■ Information provided:
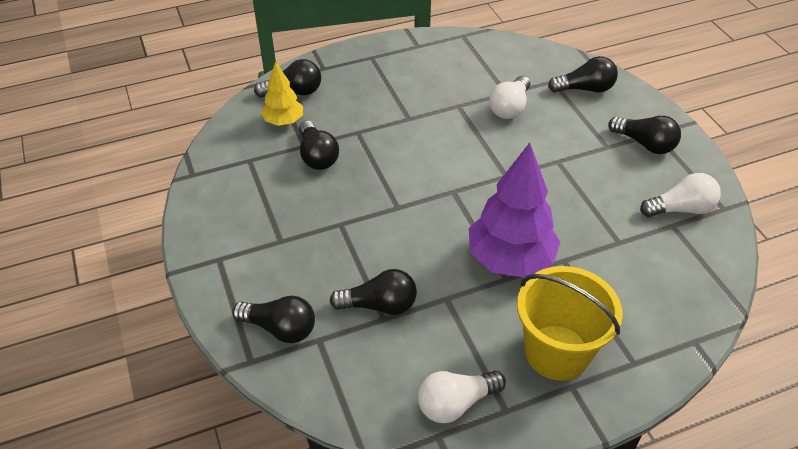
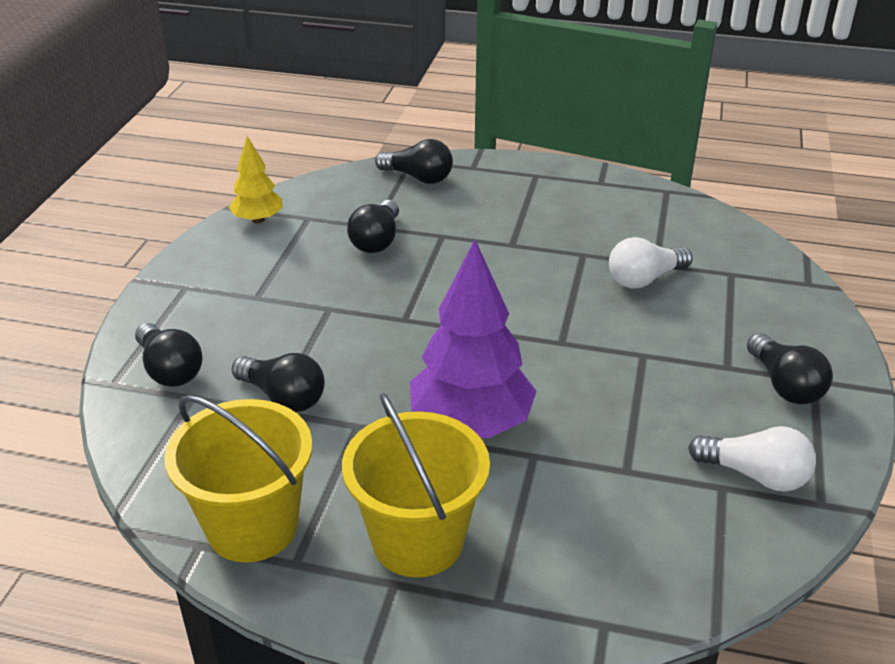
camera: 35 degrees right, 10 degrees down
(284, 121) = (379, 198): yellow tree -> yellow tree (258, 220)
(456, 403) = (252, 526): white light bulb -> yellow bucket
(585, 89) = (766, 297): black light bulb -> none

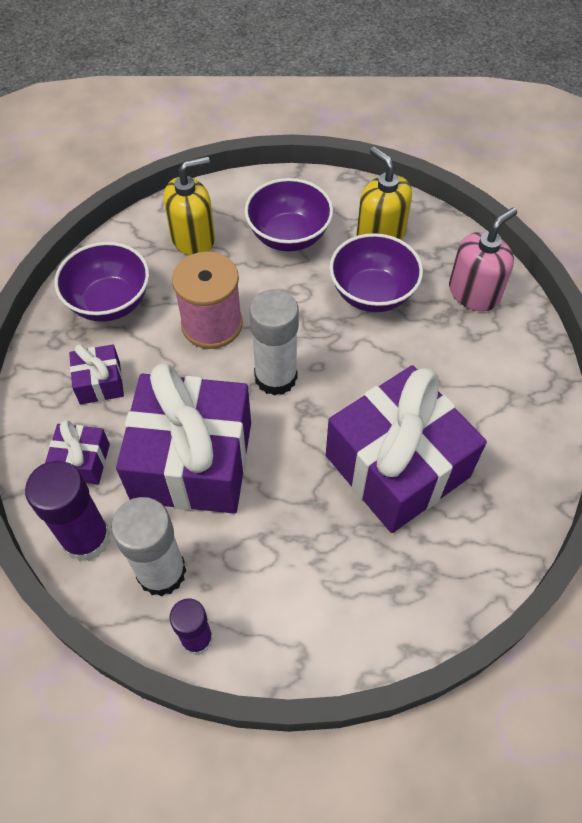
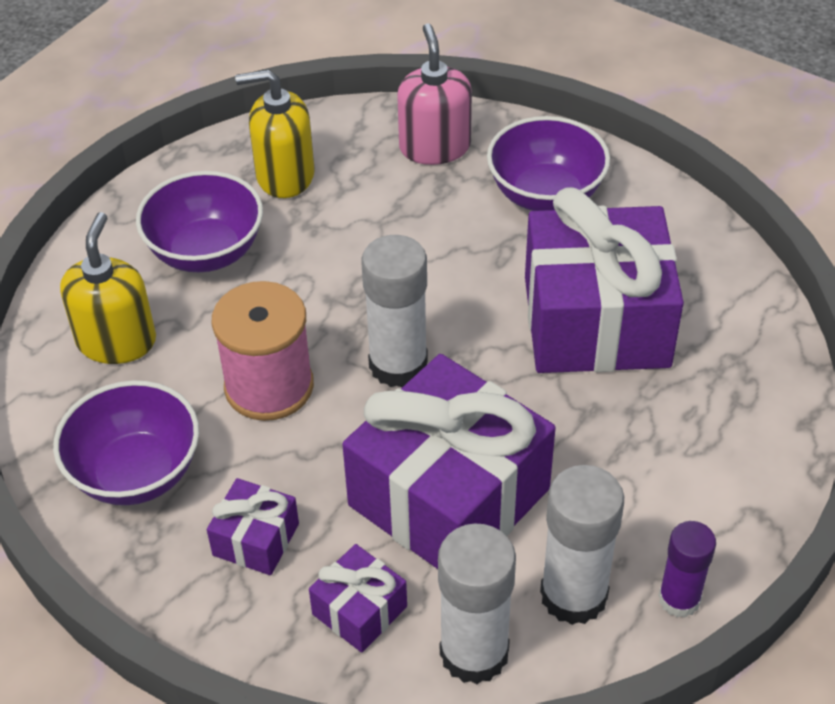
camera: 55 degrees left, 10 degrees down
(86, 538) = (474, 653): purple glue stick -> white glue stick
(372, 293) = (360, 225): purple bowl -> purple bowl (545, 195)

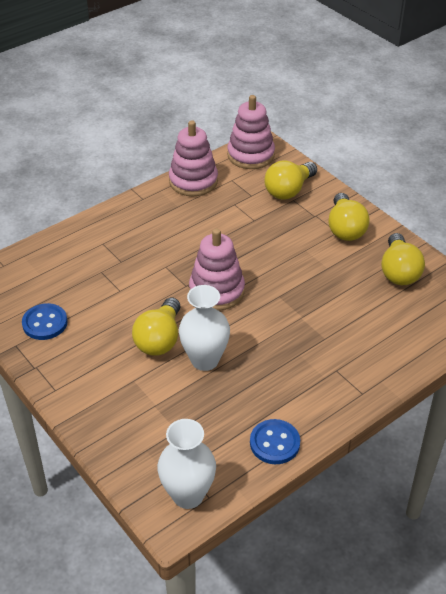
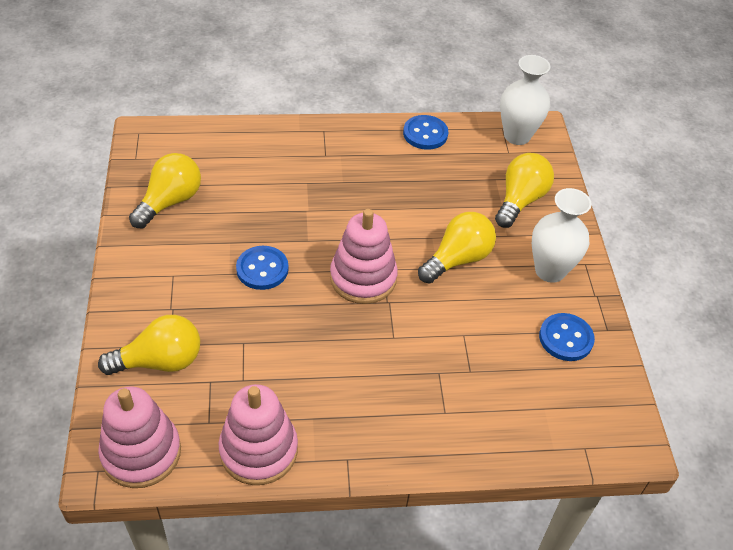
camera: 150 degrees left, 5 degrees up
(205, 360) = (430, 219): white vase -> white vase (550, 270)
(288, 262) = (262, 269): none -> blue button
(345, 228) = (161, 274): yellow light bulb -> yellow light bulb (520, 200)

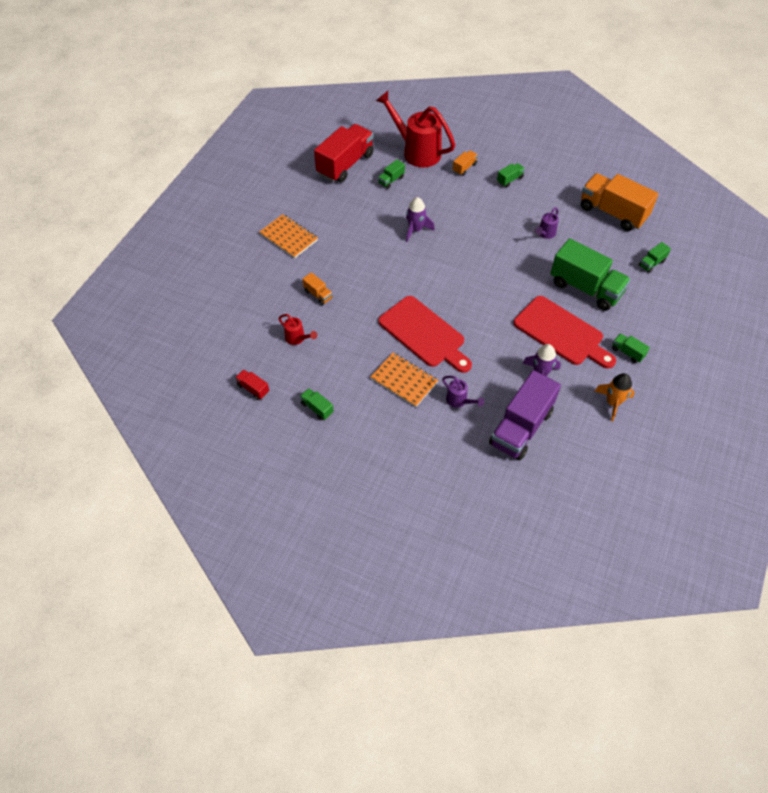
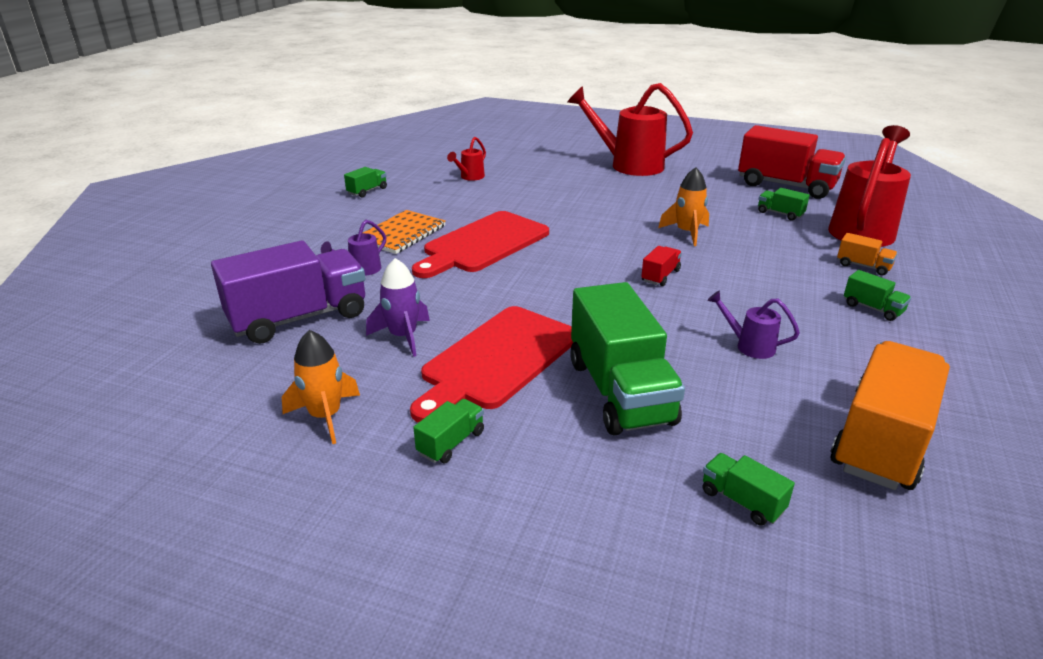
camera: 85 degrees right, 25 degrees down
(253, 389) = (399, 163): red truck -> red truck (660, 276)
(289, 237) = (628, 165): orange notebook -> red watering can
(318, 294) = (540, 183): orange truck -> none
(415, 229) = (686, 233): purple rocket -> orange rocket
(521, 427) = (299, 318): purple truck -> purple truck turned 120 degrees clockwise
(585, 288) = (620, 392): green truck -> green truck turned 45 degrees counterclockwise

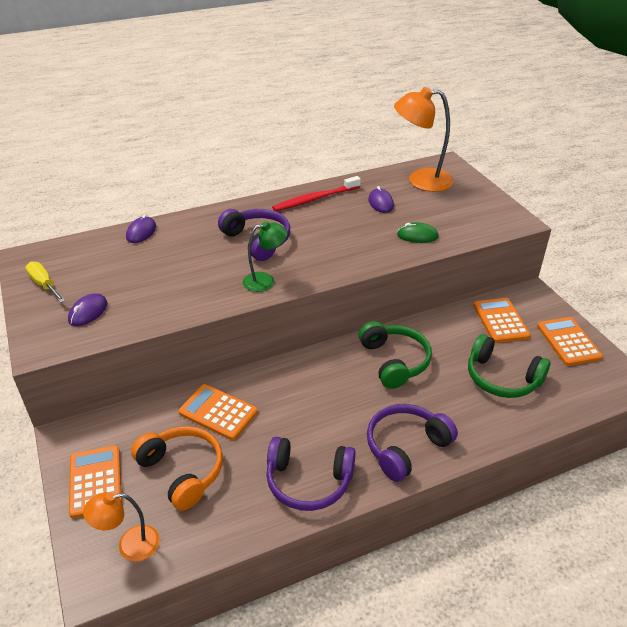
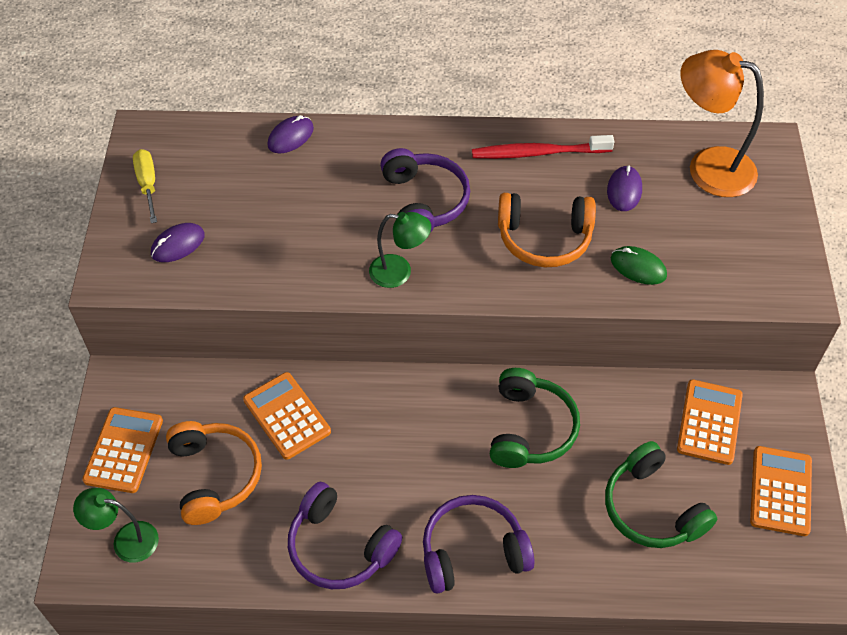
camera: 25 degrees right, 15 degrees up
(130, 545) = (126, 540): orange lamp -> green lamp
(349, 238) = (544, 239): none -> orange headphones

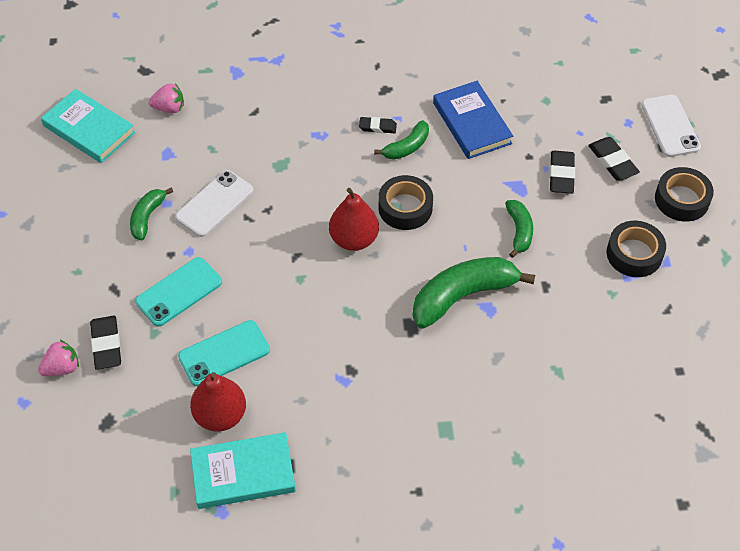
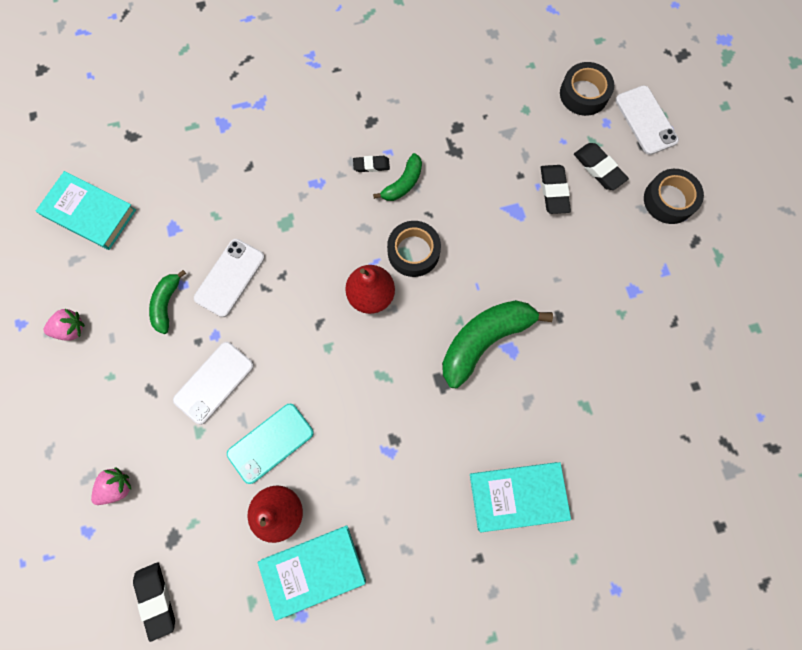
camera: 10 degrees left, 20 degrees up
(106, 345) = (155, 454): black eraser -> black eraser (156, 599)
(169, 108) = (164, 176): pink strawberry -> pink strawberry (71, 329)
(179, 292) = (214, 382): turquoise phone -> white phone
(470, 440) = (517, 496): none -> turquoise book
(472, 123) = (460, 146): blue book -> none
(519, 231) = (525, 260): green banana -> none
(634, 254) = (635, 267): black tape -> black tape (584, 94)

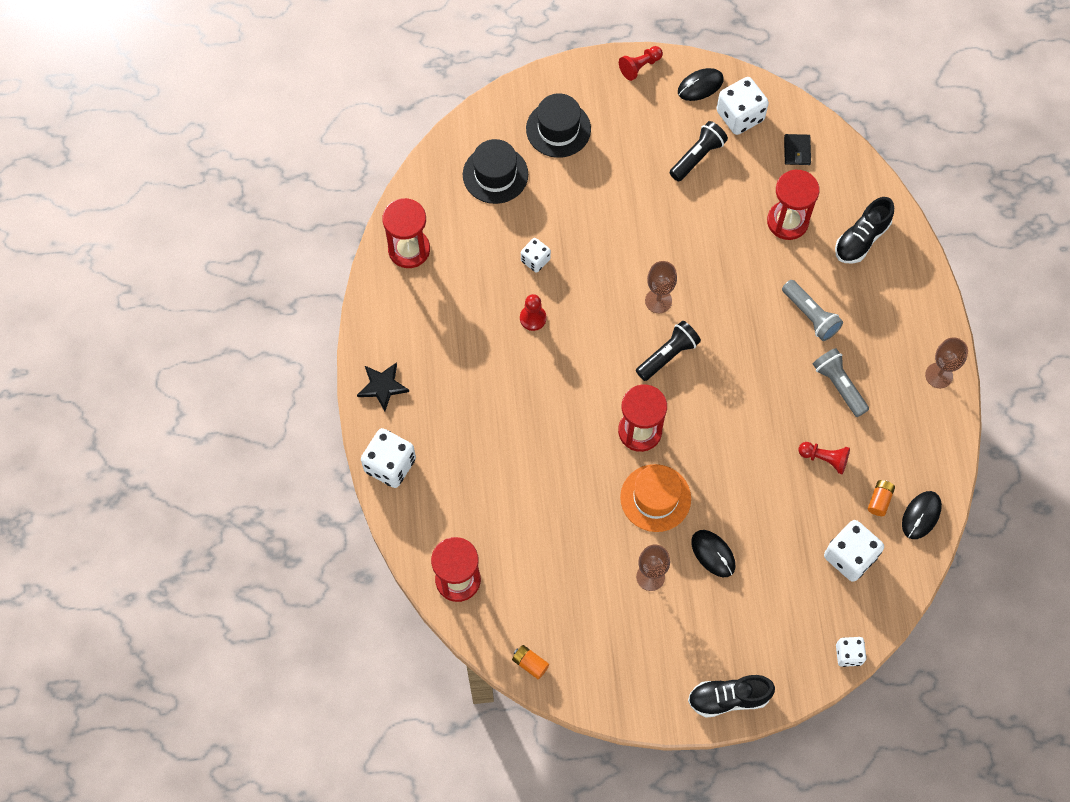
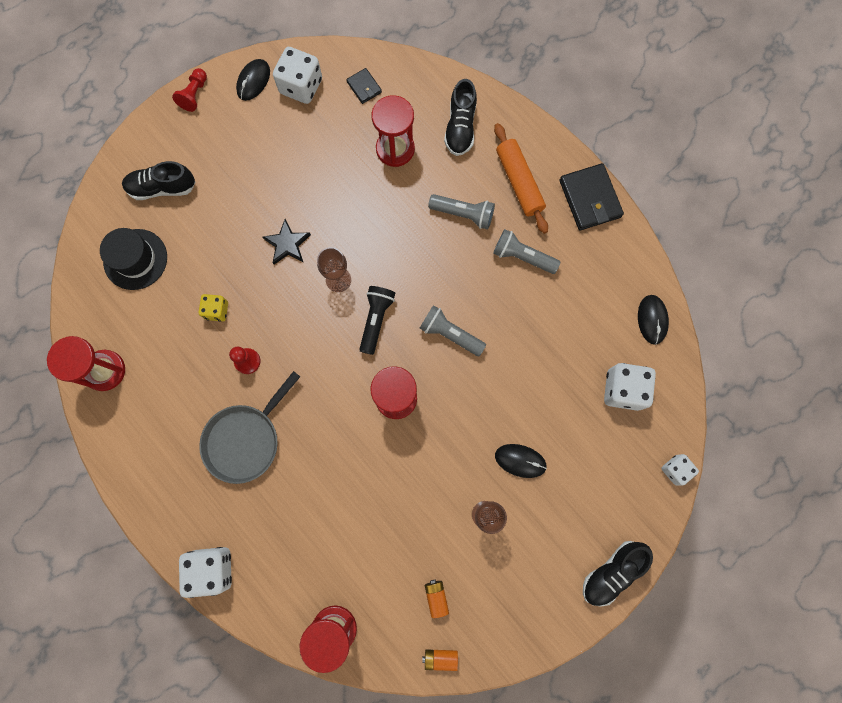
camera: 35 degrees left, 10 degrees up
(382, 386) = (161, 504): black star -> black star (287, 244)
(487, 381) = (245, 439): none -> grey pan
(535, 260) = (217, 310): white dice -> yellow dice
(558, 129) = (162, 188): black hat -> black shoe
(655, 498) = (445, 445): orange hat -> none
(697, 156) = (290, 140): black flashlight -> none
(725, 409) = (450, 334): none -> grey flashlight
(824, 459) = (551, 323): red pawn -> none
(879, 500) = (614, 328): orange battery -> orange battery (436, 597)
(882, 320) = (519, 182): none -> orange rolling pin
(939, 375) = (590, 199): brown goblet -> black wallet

■ Requirement: Gather each line of the listing containing the word "degrees" and show it.

■ Task response:
camera: 35 degrees right, 10 degrees down
camera: 55 degrees left, 10 degrees down
camera: 150 degrees left, 5 degrees up
camera: 85 degrees right, 25 degrees down
(521, 427) = (299, 318): purple truck -> purple truck turned 120 degrees clockwise
(585, 288) = (620, 392): green truck -> green truck turned 45 degrees counterclockwise
camera: 25 degrees right, 15 degrees up
camera: 10 degrees left, 20 degrees up
camera: 35 degrees left, 10 degrees up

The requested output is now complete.